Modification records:
↓

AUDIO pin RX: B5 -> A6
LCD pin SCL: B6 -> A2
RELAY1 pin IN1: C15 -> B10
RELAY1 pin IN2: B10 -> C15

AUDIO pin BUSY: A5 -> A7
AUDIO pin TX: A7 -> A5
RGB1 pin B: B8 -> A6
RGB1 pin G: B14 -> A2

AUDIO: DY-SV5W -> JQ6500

↑

What to work on
Give again, word for word, every line from the one holding "LCD pin SCL: B6 -> A2" to the end of the data.

Output of the exercise
LCD pin SCL: B6 -> A2
RELAY1 pin IN1: C15 -> B10
RELAY1 pin IN2: B10 -> C15

AUDIO pin BUSY: A5 -> A7
AUDIO pin TX: A7 -> A5
RGB1 pin B: B8 -> A6
RGB1 pin G: B14 -> A2

AUDIO: DY-SV5W -> JQ6500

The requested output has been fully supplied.